===== RECORDS SUPPLIED =====

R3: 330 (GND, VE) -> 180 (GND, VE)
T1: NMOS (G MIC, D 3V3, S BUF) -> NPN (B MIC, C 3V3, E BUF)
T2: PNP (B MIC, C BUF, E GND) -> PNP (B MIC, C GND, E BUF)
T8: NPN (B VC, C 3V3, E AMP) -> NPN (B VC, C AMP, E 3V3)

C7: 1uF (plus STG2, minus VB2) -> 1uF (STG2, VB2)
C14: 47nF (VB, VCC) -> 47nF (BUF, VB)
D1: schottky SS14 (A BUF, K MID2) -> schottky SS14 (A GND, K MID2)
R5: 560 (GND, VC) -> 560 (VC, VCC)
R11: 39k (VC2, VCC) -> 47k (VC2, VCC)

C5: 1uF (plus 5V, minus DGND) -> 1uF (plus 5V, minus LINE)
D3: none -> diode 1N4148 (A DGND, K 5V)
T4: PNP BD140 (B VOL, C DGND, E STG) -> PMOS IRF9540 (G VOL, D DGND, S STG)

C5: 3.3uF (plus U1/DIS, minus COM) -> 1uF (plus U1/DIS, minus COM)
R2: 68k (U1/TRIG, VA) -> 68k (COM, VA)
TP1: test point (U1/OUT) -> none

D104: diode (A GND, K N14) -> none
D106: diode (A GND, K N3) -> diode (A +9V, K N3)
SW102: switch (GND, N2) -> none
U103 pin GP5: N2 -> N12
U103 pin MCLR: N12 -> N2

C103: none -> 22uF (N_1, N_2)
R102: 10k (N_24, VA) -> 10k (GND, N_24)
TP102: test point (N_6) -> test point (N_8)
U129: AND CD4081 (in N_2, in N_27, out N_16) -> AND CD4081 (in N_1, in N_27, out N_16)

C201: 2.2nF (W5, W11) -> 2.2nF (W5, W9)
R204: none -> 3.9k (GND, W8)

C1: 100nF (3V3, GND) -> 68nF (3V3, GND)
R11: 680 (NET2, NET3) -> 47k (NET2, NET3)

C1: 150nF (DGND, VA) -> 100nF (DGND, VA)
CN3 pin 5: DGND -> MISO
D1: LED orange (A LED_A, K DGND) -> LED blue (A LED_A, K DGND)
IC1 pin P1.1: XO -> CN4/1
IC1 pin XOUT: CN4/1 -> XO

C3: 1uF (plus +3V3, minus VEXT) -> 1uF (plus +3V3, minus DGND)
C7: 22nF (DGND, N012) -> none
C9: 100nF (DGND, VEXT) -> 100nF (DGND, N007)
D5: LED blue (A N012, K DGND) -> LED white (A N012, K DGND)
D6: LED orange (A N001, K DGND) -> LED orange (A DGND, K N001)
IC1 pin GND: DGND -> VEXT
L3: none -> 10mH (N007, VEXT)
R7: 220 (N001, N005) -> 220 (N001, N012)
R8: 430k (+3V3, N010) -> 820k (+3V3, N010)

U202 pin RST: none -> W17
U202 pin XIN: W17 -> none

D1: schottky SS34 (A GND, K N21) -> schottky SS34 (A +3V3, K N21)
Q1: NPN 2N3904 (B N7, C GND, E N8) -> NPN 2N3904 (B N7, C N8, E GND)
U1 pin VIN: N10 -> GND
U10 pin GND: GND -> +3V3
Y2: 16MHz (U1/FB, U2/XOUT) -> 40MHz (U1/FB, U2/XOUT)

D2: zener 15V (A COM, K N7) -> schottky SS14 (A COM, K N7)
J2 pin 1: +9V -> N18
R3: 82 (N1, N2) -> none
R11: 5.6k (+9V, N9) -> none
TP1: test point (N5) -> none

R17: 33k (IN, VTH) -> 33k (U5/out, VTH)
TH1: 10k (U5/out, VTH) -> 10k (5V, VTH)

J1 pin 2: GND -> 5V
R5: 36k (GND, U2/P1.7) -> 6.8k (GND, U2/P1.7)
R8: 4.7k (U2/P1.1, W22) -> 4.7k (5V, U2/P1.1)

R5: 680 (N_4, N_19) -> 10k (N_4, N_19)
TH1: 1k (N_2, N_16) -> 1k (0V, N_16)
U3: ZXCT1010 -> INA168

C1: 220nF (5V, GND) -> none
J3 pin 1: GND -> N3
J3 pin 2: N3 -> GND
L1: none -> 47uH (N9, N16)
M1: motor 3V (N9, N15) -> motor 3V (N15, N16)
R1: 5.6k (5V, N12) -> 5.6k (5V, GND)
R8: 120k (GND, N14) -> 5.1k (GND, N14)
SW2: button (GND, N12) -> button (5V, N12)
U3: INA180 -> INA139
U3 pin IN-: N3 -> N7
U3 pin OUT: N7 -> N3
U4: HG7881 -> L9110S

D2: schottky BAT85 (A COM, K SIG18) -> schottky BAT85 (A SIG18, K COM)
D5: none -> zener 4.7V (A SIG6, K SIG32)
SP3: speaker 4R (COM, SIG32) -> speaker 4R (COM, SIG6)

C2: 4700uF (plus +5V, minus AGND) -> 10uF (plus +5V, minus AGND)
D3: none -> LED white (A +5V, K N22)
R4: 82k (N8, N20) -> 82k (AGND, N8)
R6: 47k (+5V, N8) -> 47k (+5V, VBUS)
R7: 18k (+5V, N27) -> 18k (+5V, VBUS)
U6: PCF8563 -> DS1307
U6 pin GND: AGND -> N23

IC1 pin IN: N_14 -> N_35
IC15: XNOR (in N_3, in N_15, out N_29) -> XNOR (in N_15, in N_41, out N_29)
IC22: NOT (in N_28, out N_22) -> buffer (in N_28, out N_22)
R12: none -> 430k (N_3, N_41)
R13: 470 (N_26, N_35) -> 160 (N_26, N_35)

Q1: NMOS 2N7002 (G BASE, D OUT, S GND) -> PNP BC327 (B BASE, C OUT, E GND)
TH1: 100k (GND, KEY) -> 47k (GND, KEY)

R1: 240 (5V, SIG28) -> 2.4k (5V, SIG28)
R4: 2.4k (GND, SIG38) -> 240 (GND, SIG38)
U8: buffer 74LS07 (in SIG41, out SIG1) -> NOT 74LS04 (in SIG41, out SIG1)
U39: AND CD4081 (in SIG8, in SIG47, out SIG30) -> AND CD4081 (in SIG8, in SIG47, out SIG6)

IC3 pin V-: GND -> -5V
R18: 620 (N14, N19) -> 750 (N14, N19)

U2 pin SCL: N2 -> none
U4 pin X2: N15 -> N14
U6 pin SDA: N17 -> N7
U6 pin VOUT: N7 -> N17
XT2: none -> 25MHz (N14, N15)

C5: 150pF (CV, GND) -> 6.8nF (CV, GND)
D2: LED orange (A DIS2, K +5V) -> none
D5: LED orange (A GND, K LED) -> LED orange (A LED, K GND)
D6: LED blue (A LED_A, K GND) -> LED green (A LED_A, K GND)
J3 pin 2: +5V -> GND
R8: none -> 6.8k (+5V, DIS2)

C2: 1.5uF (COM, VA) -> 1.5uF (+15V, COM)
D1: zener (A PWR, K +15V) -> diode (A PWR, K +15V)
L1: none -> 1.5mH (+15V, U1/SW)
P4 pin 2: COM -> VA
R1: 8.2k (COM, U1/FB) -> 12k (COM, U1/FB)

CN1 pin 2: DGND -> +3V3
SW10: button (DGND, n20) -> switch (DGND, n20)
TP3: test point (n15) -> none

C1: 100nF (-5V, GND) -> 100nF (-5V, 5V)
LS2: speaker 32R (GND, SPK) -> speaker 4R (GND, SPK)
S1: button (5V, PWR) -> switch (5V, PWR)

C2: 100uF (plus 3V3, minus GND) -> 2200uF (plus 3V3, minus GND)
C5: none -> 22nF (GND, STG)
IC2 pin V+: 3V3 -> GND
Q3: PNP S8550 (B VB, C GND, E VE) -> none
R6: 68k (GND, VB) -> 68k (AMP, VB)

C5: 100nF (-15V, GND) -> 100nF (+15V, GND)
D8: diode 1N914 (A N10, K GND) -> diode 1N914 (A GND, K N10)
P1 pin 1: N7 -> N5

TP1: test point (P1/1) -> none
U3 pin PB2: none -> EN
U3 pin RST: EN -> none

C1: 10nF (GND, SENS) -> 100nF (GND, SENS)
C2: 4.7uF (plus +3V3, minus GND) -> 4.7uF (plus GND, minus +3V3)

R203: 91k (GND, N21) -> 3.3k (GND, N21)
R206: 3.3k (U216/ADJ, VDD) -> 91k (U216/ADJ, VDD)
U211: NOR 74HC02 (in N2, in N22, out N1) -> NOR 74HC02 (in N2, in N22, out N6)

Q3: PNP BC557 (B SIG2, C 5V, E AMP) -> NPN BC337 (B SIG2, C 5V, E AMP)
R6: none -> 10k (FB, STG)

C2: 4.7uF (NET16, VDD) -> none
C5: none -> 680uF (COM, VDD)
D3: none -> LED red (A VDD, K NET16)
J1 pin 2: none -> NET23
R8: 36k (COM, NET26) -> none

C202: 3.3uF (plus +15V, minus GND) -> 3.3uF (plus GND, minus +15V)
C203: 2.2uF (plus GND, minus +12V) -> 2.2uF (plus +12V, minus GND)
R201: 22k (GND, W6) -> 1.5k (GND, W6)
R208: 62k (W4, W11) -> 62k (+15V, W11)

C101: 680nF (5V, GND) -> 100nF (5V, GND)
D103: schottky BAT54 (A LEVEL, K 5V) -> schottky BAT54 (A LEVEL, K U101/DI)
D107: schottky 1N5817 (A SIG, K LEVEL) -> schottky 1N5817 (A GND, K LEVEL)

=====

* ACTION ITEM *
Count the lines in the entries above where the string "diode" shows up, and give that number only.

* YOUR SOLUTION *
5